TASK STATEMENT: For each entry below, please return its exact wording and leave out any picture.

[INFORMATION Boundary: Start]

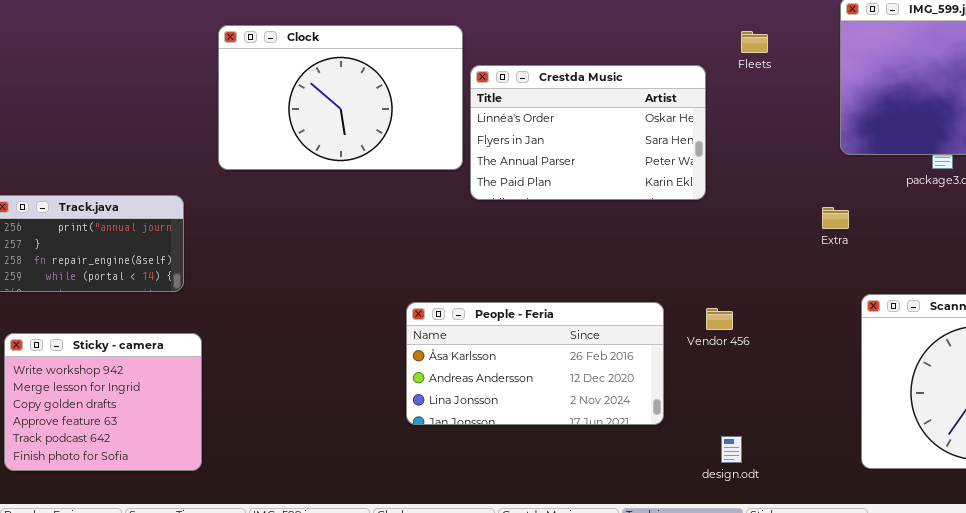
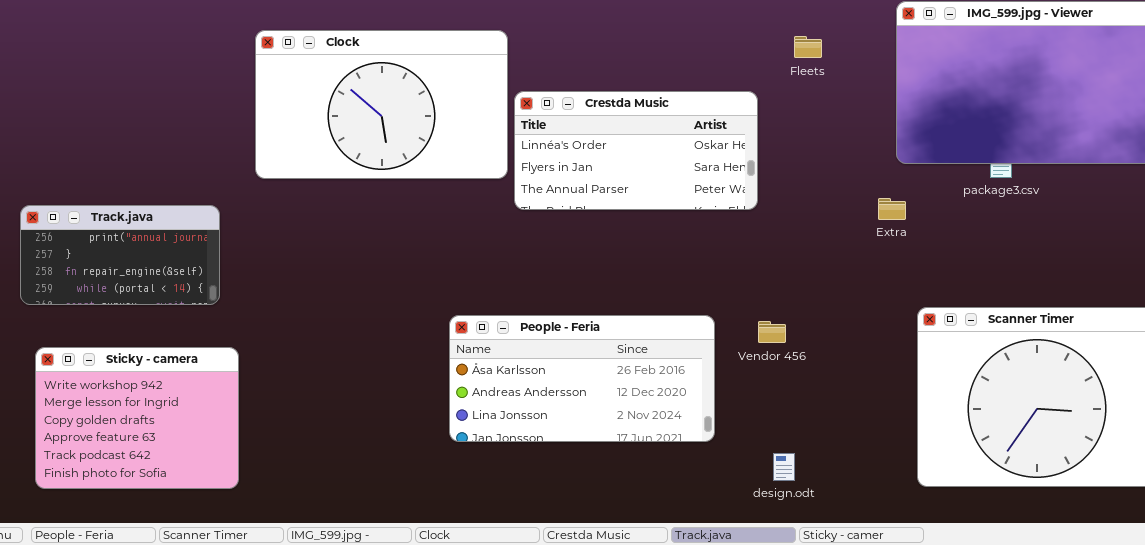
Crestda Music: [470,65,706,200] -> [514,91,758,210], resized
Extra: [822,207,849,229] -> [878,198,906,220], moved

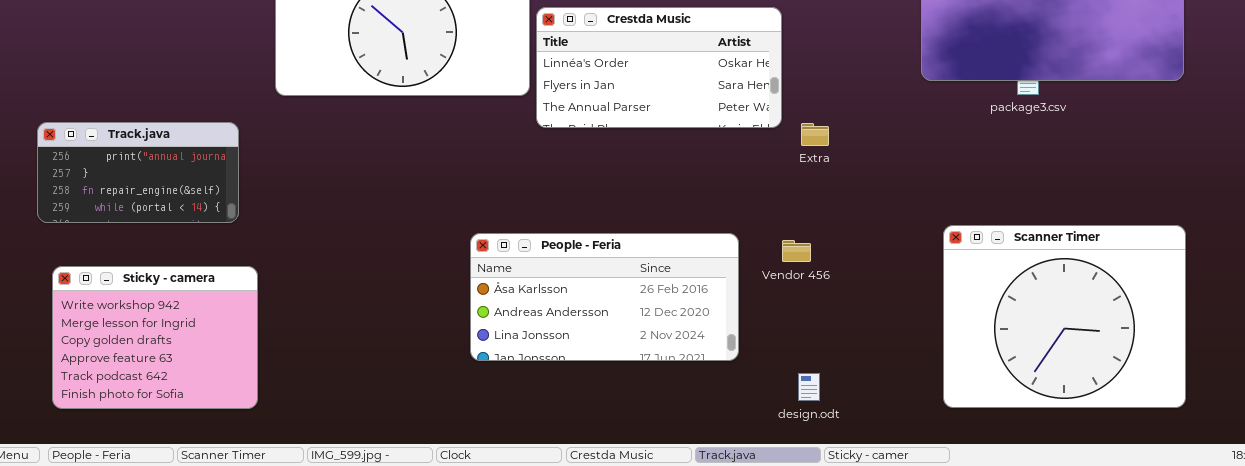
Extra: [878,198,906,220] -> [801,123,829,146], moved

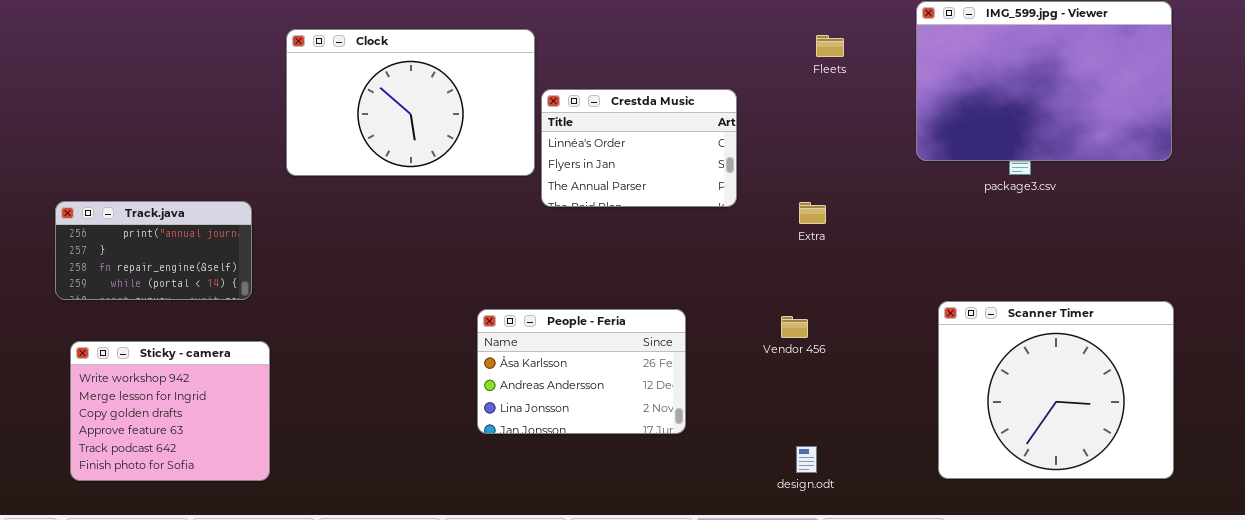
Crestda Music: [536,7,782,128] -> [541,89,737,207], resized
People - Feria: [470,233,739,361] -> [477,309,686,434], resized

[INFORMATION Boundary: End]

WRITTEN SOLUTION:
Crestda Music: [470,65,706,200] -> [514,91,758,210], resized
Extra: [822,207,849,229] -> [878,198,906,220], moved

Extra: [878,198,906,220] -> [801,123,829,146], moved

Crestda Music: [536,7,782,128] -> [541,89,737,207], resized
People - Feria: [470,233,739,361] -> [477,309,686,434], resized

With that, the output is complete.